Extracted records
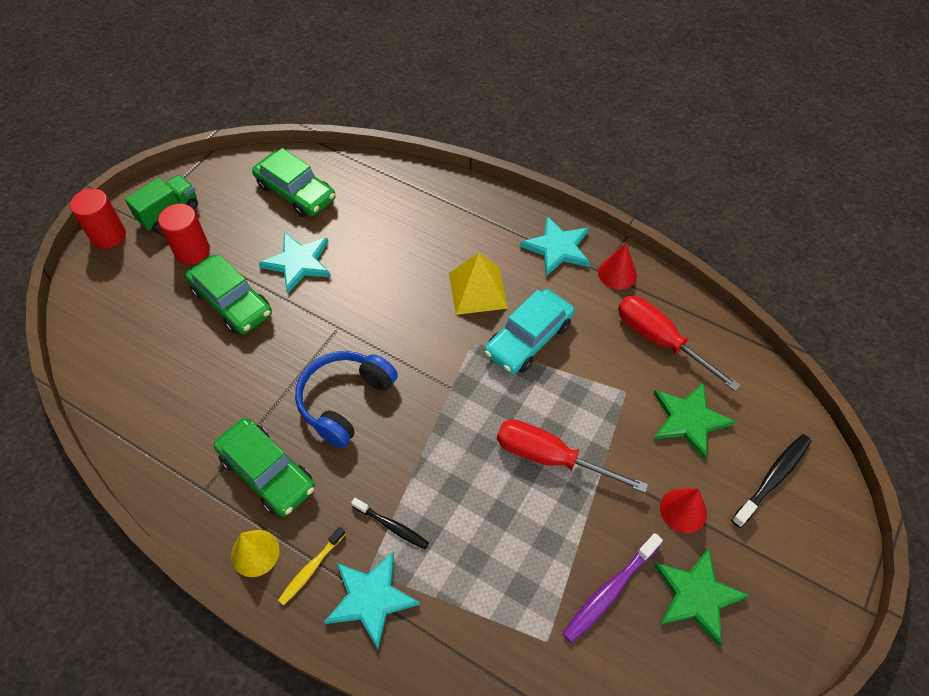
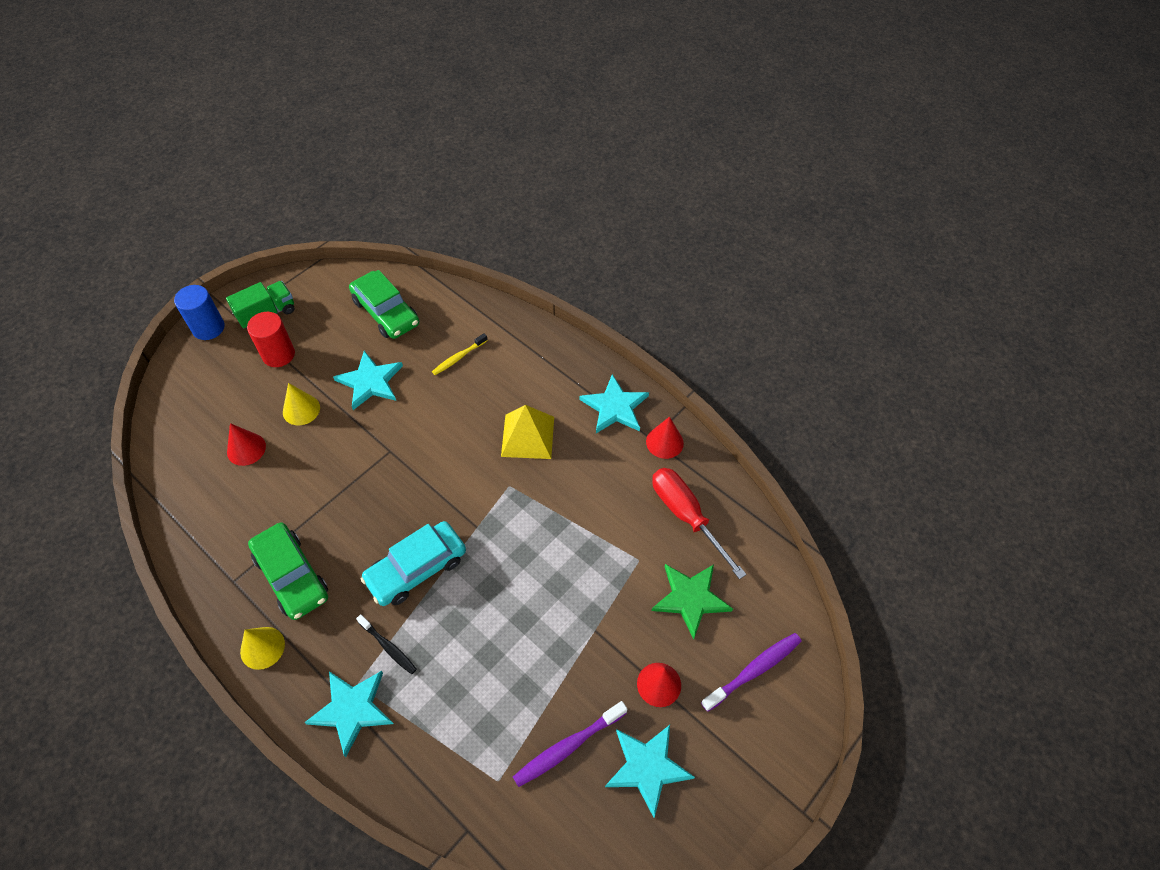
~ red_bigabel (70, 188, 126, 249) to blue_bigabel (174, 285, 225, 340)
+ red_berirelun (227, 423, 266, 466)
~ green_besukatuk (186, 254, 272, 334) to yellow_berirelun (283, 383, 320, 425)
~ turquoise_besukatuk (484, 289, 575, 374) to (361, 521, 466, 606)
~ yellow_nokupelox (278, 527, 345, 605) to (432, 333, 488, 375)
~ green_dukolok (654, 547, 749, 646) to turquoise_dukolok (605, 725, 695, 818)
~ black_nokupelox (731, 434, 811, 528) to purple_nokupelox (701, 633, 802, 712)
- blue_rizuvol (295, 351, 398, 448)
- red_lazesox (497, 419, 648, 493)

**Task:** Above are the records; copy exactly the lines from the one with "633, 802, 712)" through the final line.

**Written reply:**
~ black_nokupelox (731, 434, 811, 528) to purple_nokupelox (701, 633, 802, 712)
- blue_rizuvol (295, 351, 398, 448)
- red_lazesox (497, 419, 648, 493)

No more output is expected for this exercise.